**EXERCISE GOAL**. Begin your transcription at the line containing "(304, 241) = (389, 249): turquoise" and continue it, word for word, to the final line below. Include only those lines and skip the pictures.

(Saved data entries)
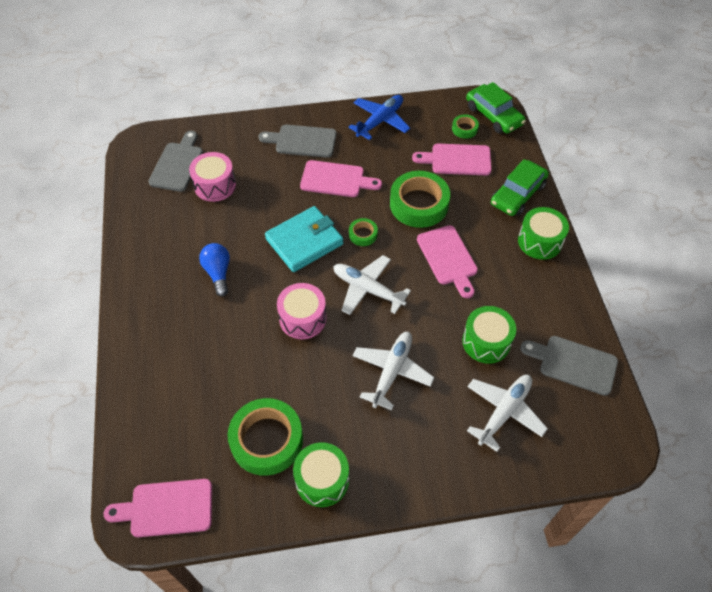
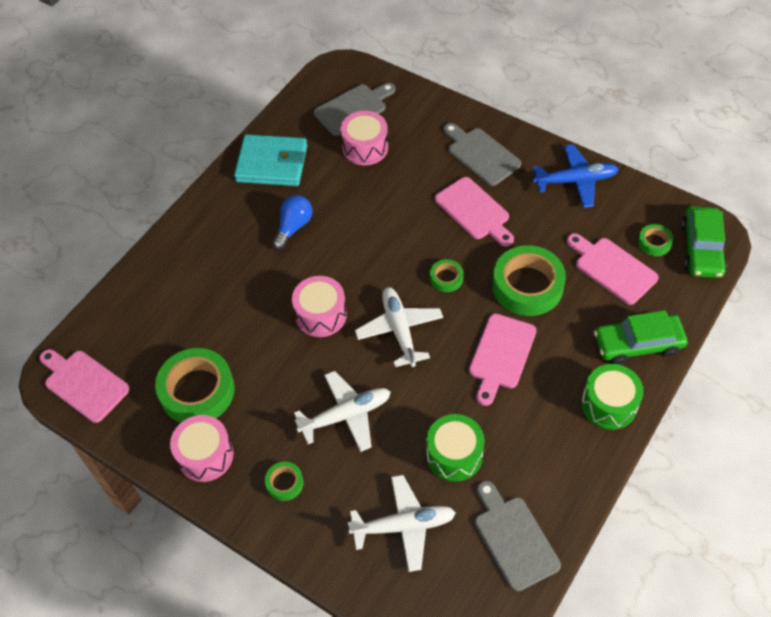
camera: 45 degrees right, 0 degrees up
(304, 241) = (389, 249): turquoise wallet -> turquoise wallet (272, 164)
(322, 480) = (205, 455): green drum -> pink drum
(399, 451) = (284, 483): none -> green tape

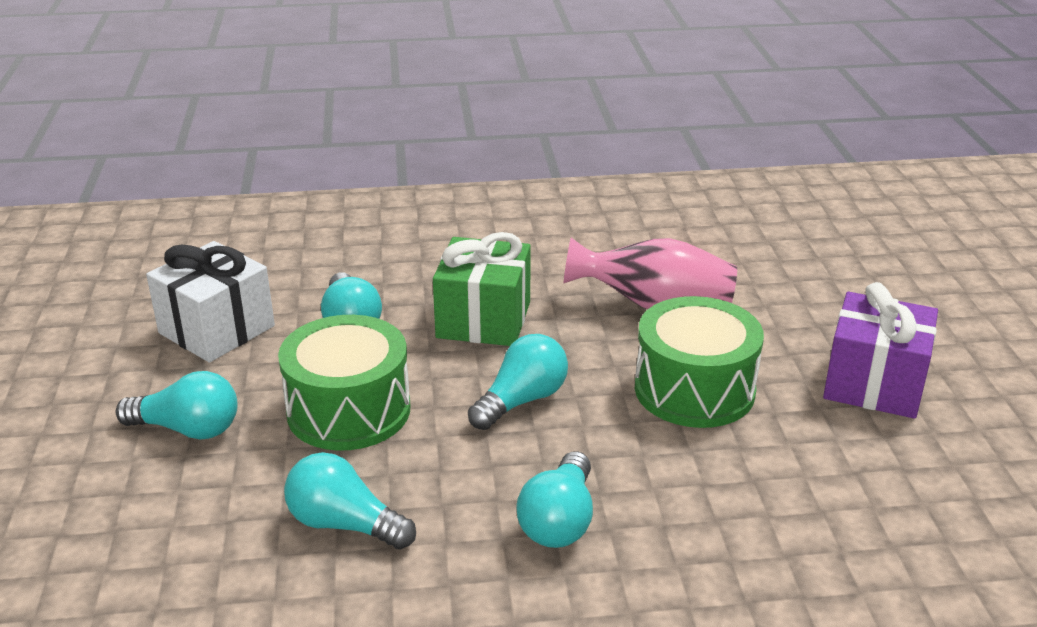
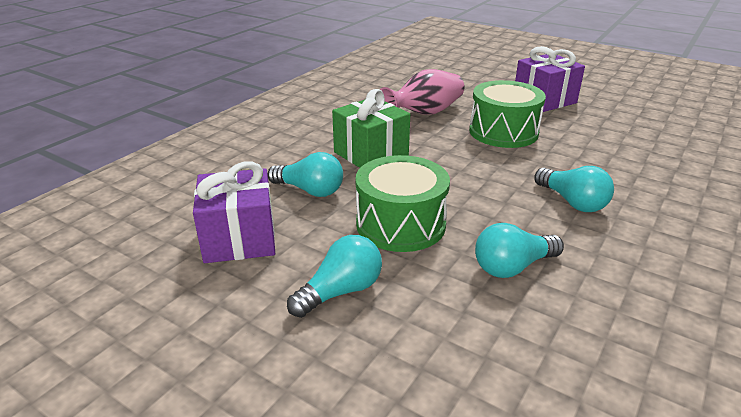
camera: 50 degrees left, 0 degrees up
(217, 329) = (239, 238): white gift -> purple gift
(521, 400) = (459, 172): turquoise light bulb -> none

**RESPONSE FOR THIS EXERCISE**.
(304, 241) = (389, 249): turquoise wallet -> turquoise wallet (272, 164)
(322, 480) = (205, 455): green drum -> pink drum
(399, 451) = (284, 483): none -> green tape

camera: 50 degrees left, 0 degrees up
(217, 329) = (239, 238): white gift -> purple gift
(521, 400) = (459, 172): turquoise light bulb -> none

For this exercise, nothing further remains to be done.